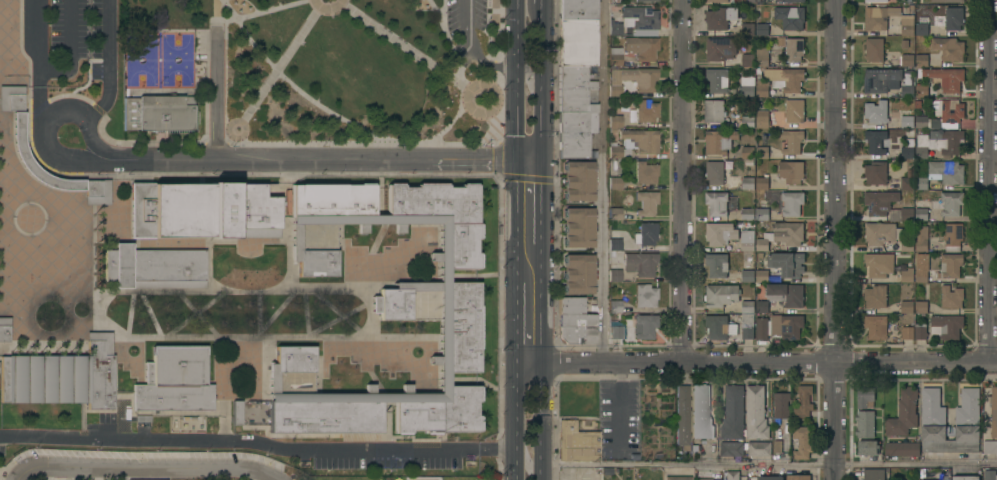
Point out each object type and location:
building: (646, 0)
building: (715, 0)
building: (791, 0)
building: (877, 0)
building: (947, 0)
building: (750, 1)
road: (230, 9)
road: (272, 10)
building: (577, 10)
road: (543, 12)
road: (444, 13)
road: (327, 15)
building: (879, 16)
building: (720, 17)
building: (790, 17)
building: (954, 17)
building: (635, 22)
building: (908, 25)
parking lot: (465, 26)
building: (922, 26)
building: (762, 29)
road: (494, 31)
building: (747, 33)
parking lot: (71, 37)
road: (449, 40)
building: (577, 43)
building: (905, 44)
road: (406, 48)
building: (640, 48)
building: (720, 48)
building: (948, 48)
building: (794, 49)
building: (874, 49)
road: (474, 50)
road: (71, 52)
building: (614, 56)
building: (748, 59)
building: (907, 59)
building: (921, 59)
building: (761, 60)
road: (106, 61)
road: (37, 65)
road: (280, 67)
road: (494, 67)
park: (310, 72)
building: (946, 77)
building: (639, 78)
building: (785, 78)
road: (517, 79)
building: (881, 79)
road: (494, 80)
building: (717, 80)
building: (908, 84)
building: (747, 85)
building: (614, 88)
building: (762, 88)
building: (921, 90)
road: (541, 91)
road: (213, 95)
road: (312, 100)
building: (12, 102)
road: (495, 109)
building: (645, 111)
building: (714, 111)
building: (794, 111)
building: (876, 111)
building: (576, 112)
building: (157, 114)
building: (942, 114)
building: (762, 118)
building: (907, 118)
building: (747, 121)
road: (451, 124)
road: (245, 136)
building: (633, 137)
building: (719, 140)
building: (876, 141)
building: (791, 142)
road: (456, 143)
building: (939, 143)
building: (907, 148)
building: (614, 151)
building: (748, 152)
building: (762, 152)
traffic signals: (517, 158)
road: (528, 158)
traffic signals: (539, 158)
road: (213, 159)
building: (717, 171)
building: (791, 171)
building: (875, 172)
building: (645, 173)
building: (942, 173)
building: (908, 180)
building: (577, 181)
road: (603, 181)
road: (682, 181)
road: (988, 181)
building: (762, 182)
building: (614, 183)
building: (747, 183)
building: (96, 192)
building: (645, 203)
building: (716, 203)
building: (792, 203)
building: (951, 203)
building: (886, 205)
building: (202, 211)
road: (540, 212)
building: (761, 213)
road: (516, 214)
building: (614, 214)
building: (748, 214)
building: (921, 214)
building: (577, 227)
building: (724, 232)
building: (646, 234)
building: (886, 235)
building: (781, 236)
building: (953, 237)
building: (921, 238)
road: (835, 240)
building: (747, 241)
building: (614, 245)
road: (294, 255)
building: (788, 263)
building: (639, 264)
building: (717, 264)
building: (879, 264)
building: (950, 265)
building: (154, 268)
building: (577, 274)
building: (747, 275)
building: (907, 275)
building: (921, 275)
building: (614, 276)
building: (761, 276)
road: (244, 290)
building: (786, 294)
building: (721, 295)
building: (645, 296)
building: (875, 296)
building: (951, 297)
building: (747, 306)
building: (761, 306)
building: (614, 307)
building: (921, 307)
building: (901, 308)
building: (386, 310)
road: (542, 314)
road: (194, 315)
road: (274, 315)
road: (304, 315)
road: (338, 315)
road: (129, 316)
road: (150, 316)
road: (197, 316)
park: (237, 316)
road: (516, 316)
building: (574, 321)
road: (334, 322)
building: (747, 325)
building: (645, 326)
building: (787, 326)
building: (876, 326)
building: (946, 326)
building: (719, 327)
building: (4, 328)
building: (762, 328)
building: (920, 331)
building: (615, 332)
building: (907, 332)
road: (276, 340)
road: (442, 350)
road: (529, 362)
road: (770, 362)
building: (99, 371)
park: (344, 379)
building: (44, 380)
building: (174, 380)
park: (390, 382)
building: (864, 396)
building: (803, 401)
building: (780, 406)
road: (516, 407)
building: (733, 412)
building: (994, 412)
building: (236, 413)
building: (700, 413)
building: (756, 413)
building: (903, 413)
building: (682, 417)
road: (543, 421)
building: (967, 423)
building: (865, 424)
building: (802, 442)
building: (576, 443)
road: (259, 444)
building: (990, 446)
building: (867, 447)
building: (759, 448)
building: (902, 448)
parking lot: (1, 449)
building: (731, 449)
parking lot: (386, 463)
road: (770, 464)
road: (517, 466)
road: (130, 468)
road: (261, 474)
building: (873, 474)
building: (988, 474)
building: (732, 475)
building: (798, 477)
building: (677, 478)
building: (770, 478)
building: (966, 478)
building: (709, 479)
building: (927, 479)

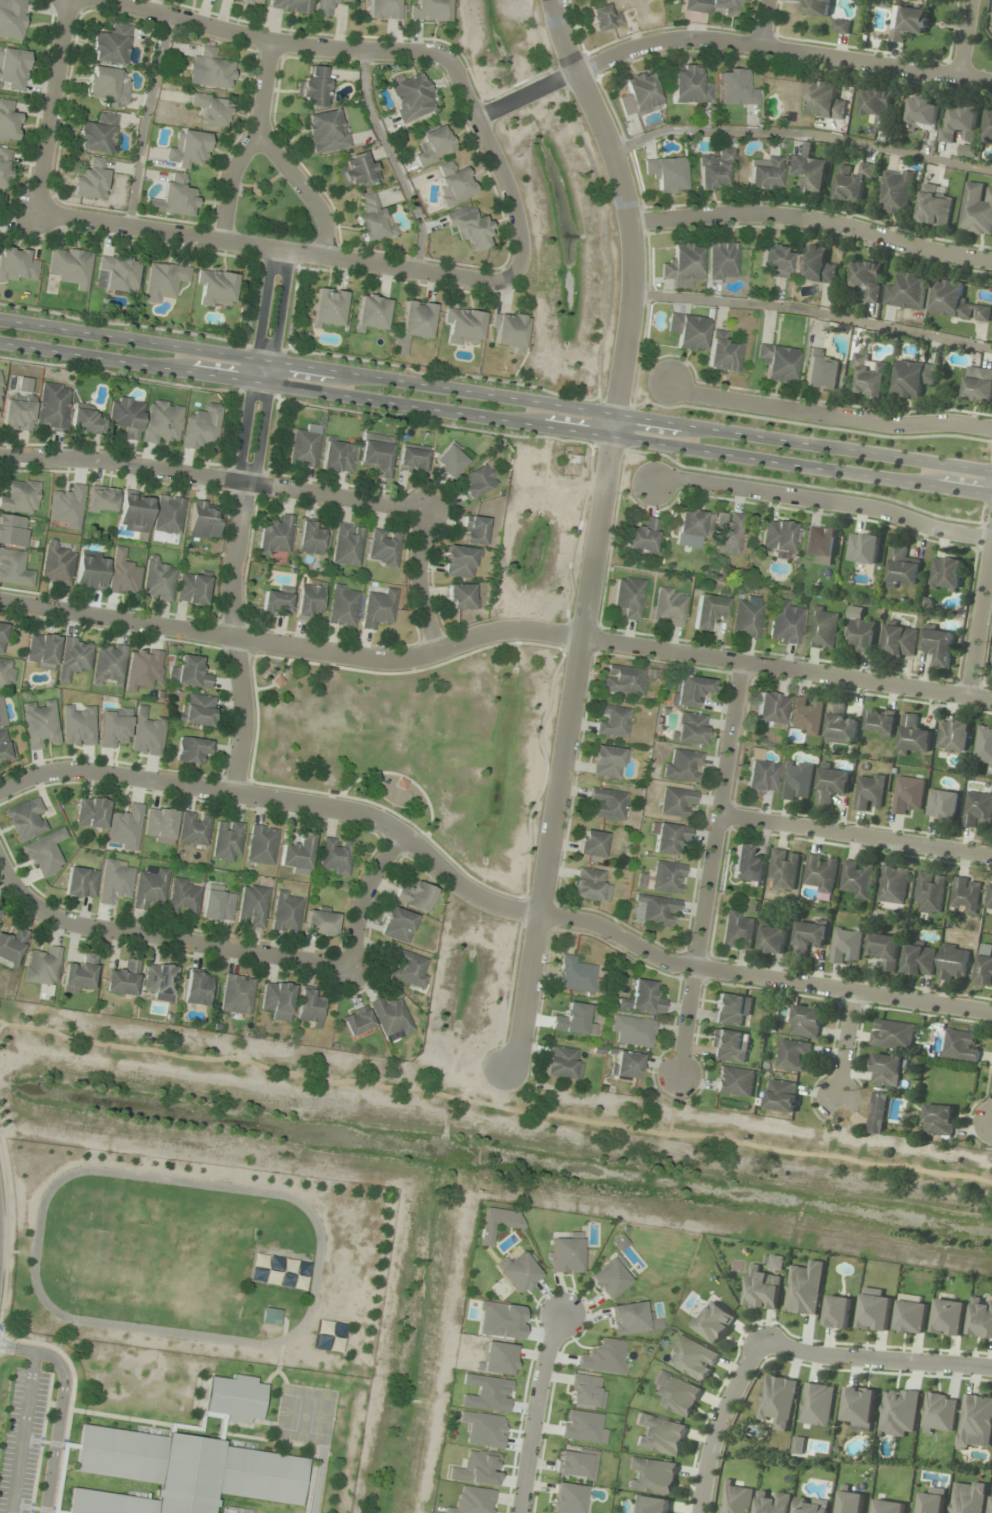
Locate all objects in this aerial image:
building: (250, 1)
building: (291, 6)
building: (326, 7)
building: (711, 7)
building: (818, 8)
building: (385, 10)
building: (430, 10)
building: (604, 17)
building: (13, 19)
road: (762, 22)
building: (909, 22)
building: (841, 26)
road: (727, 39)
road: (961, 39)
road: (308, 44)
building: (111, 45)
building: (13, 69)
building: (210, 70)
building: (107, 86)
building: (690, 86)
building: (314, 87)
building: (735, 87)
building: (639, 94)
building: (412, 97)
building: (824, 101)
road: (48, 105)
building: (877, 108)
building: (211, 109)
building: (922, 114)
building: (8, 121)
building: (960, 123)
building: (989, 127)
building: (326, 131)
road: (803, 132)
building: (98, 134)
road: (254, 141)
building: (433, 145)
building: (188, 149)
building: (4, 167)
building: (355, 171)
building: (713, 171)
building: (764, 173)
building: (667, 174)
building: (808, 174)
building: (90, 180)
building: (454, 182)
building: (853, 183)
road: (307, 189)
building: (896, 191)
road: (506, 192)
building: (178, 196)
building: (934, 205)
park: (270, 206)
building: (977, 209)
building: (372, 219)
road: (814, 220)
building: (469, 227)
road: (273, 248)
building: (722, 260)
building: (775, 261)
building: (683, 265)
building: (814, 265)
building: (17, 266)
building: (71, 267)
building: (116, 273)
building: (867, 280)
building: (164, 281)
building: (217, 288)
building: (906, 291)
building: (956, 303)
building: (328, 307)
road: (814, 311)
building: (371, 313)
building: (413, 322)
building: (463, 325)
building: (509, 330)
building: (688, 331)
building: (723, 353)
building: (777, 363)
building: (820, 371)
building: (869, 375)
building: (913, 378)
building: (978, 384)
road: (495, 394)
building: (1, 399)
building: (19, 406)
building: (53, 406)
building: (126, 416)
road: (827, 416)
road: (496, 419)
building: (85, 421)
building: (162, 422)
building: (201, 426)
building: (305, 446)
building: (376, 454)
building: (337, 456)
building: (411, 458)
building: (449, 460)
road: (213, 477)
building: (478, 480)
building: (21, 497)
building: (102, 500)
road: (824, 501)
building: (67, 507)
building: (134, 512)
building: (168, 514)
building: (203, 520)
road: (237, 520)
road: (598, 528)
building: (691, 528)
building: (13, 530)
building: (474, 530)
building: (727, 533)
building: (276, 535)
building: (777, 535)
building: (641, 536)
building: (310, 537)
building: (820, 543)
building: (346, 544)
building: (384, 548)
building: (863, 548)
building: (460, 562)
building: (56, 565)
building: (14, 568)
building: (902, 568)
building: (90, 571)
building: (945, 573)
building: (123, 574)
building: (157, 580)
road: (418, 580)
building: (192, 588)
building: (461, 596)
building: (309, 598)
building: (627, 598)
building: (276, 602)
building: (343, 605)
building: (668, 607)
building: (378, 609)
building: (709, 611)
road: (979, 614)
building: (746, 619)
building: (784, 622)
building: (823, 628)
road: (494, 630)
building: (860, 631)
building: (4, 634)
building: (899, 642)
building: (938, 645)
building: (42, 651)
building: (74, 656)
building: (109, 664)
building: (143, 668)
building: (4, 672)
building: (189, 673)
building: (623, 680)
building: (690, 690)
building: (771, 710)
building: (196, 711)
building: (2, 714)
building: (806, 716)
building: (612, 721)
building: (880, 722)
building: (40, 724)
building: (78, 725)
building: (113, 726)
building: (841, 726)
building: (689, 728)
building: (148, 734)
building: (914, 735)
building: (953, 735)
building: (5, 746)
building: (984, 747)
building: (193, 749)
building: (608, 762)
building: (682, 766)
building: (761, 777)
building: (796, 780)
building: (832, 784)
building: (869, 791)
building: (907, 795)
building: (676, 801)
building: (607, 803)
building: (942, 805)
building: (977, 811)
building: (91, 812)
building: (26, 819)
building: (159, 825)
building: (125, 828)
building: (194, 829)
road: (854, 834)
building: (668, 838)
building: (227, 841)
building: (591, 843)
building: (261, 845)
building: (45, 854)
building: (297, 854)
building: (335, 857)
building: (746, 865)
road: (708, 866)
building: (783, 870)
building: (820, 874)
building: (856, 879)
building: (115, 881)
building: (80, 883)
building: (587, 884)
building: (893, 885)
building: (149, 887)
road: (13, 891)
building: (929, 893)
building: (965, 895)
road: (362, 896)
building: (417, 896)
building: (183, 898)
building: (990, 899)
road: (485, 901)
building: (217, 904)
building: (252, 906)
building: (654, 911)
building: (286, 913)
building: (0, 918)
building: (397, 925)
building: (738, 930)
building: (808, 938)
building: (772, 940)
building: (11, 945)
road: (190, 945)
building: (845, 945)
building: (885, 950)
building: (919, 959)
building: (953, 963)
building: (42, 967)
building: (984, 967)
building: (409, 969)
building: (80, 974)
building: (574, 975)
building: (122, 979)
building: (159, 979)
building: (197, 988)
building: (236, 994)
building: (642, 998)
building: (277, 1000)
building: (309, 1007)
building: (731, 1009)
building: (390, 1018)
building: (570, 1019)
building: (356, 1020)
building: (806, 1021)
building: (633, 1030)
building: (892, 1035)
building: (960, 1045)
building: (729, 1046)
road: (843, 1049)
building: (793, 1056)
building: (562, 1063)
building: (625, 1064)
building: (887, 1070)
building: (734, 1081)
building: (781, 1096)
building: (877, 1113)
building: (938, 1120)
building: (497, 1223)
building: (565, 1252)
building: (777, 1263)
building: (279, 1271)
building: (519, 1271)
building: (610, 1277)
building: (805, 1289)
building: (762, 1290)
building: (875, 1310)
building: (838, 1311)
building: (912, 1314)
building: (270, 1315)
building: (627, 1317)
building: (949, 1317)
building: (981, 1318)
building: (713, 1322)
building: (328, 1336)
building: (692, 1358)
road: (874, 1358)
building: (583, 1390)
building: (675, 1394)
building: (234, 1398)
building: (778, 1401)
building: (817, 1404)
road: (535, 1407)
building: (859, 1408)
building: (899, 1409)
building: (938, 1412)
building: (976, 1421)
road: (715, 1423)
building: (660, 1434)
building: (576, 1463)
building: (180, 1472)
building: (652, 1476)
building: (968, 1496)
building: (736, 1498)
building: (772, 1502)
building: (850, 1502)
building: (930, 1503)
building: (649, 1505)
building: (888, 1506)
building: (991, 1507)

> [Work order]: Taking each line of the material above in turn, count those containing the string "signals". State the number alone.

> [Response to the exercise]: 2